→ **Task**
Write down exactly what lies from the line containing "[(229,72),(234,60),(205,49),(200,61),(229,72)]" to the end of the records, inclusive, and omit the pictures.

Data entries
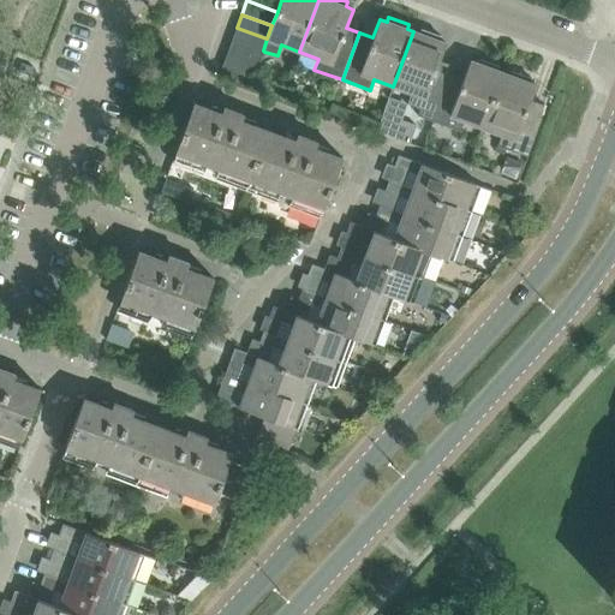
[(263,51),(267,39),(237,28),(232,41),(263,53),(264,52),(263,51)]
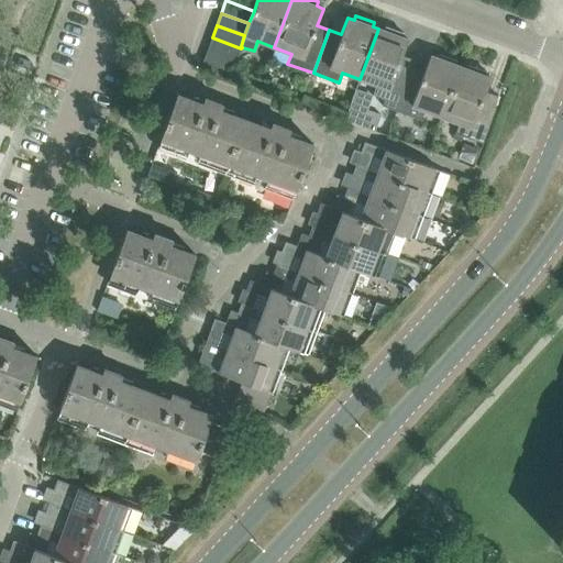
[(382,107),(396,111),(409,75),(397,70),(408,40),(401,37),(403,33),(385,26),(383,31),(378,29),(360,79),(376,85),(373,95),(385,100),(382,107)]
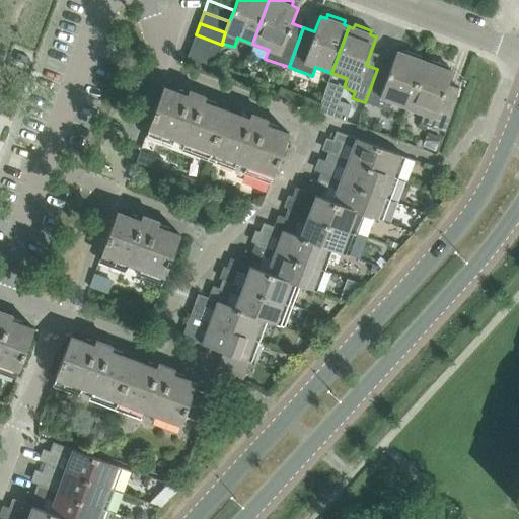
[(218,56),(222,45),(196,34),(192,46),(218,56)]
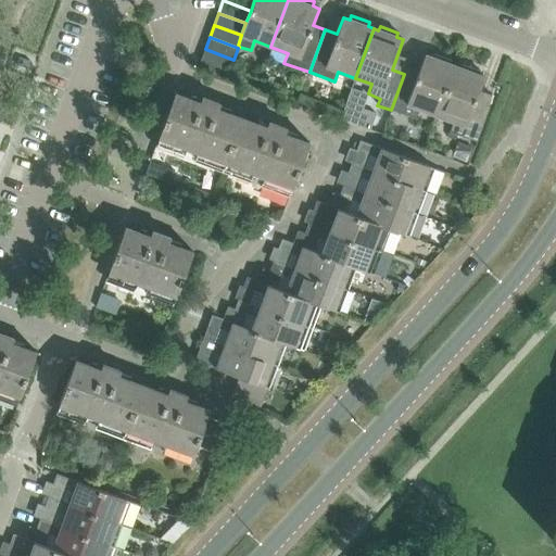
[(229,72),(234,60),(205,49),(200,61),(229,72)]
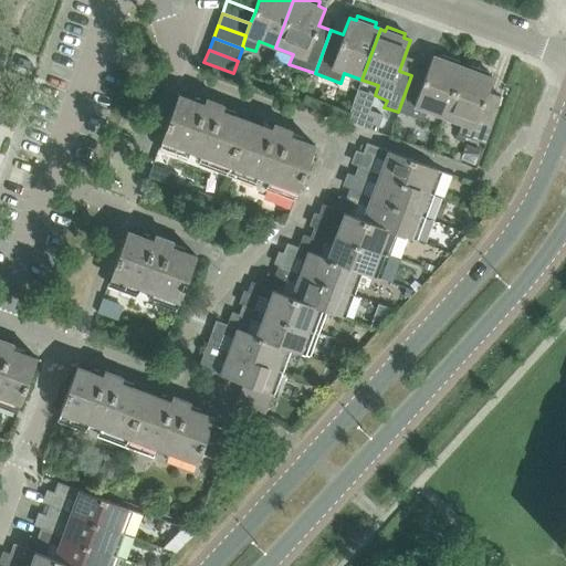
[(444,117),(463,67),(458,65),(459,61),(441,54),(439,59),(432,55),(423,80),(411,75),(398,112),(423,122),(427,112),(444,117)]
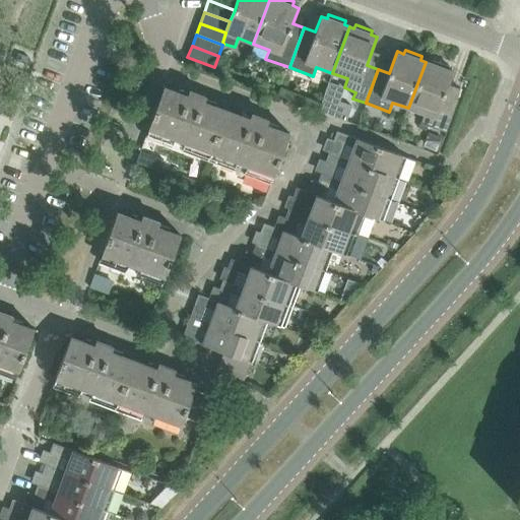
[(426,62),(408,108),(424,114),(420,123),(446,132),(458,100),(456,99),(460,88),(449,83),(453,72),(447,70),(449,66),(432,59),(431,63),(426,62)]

→ **Written answer**
[(229,72),(234,60),(205,49),(200,61),(229,72)]
[(444,117),(463,67),(458,65),(459,61),(441,54),(439,59),(432,55),(423,80),(411,75),(398,112),(423,122),(427,112),(444,117)]
[(426,62),(408,108),(424,114),(420,123),(446,132),(458,100),(456,99),(460,88),(449,83),(453,72),(447,70),(449,66),(432,59),(431,63),(426,62)]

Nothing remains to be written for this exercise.